:: Dataset ::

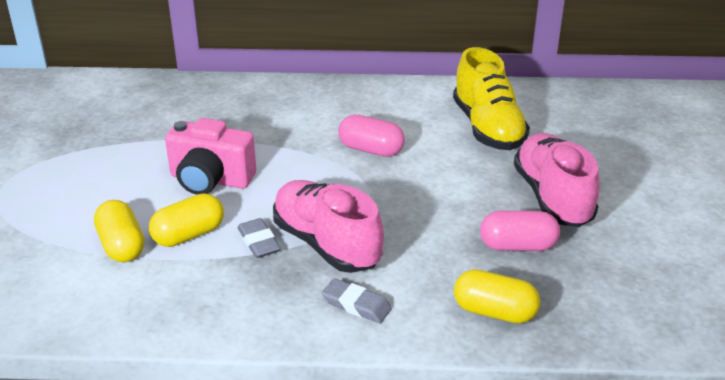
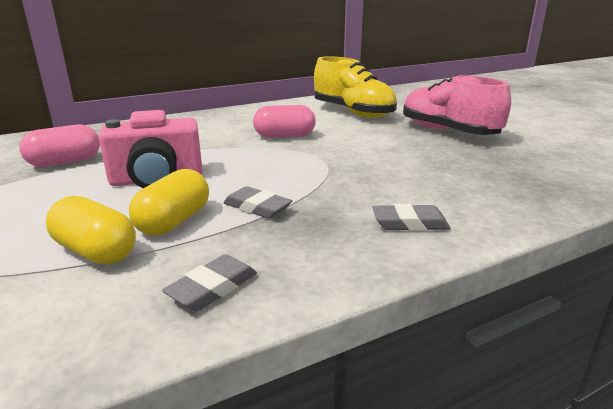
camera: 30 degrees left, 10 degrees down
(168, 307) = (212, 288): none -> grey eraser
(326, 244) = (324, 192): pink shoe -> none
(494, 312) = (519, 195): yellow capsule -> none
(517, 246) = (469, 157): pink capsule -> pink capsule (65, 162)

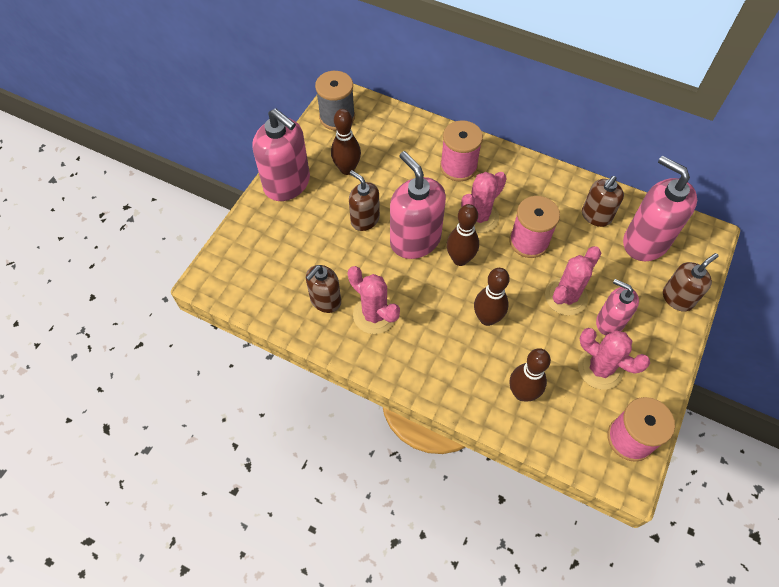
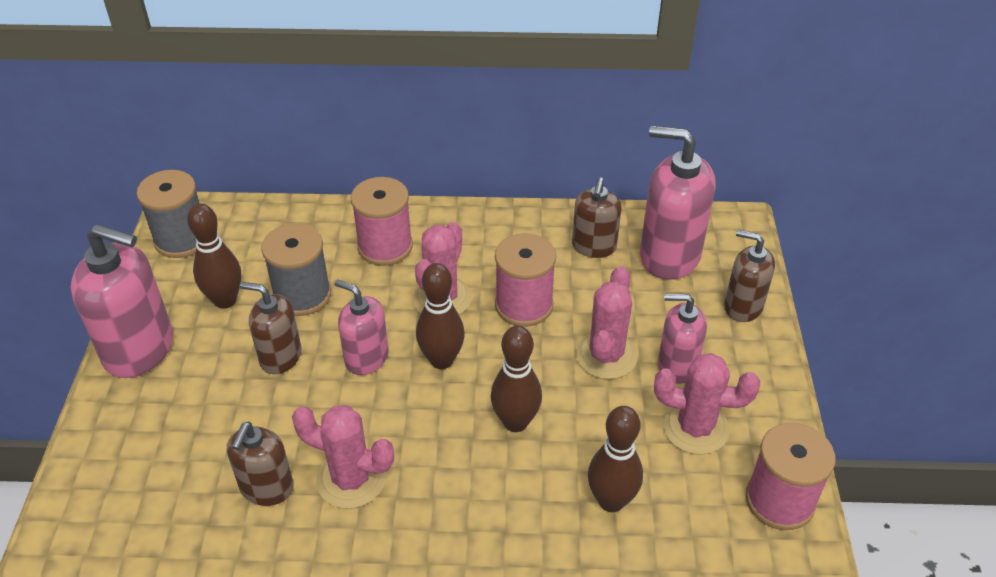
camera: 25 degrees left, 15 degrees down
(394, 182) = (302, 295): none -> grey spool
(415, 240) = (366, 358): pink soap dispenser -> pink soap dispenser, size x0.60
(677, 298) = (743, 306): brown soap dispenser -> brown soap dispenser turned 90 degrees counterclockwise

:::

- [Problem]: Only the lines from the line containing "(494, 312) = (519, 195): yellow" through the last line of the entries above should be reproduced, word for word and without pictures.

- [Response area]:
(494, 312) = (519, 195): yellow capsule -> none
(517, 246) = (469, 157): pink capsule -> pink capsule (65, 162)

camera: 25 degrees left, 15 degrees down
(394, 182) = (302, 295): none -> grey spool
(415, 240) = (366, 358): pink soap dispenser -> pink soap dispenser, size x0.60
(677, 298) = (743, 306): brown soap dispenser -> brown soap dispenser turned 90 degrees counterclockwise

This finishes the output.